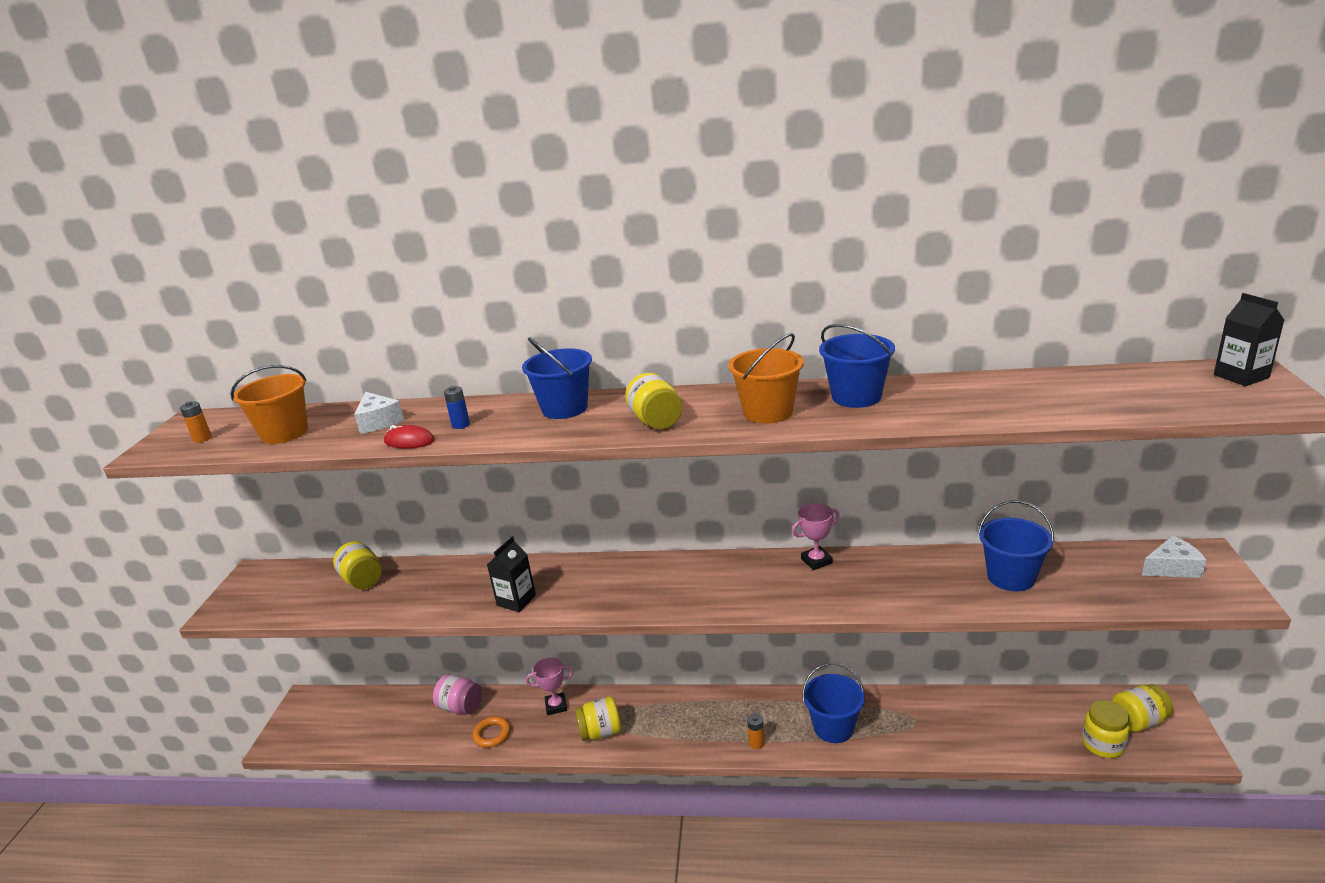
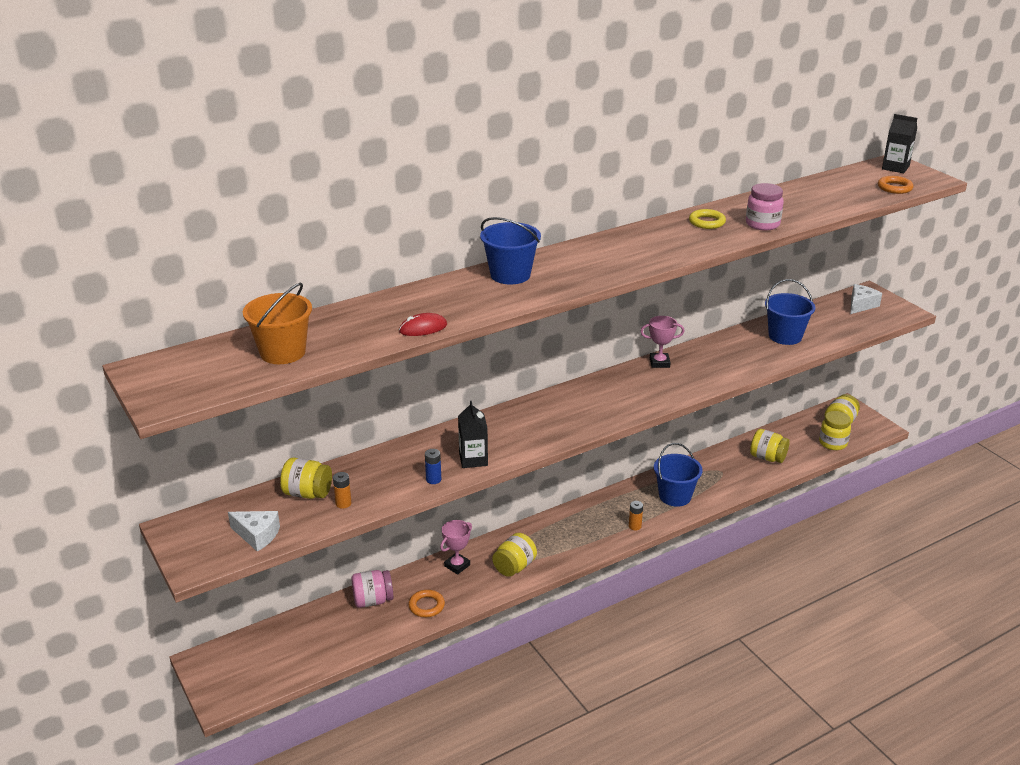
camera: 40 degrees left, 5 degrees up
(202, 438) = (199, 378): orange battery -> orange battery (343, 503)
(379, 422) = (361, 322): white cheese -> white cheese (257, 535)
(461, 425) = (444, 306): blue battery -> blue battery (433, 479)
(656, 421) = (598, 268): yellow jar -> yellow jar (767, 457)
(768, 412) = (665, 244): orange bucket -> none
(816, 561) = (659, 363): pink trophy -> pink trophy turned 60 degrees clockwise
(856, 397) = (707, 222): blue bucket -> yellow ring
(924, 413) = (762, 224): none -> pink jar
(1200, 403) = (894, 188): none -> orange ring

> ABOUT THIS EXERCISE
The answer must be the full listing, restated word for word, with no pictures in it.

> RESPONSE TO THIS EXERCISE
camera: 40 degrees left, 5 degrees up
(202, 438) = (199, 378): orange battery -> orange battery (343, 503)
(379, 422) = (361, 322): white cheese -> white cheese (257, 535)
(461, 425) = (444, 306): blue battery -> blue battery (433, 479)
(656, 421) = (598, 268): yellow jar -> yellow jar (767, 457)
(768, 412) = (665, 244): orange bucket -> none
(816, 561) = (659, 363): pink trophy -> pink trophy turned 60 degrees clockwise
(856, 397) = (707, 222): blue bucket -> yellow ring
(924, 413) = (762, 224): none -> pink jar
(1200, 403) = (894, 188): none -> orange ring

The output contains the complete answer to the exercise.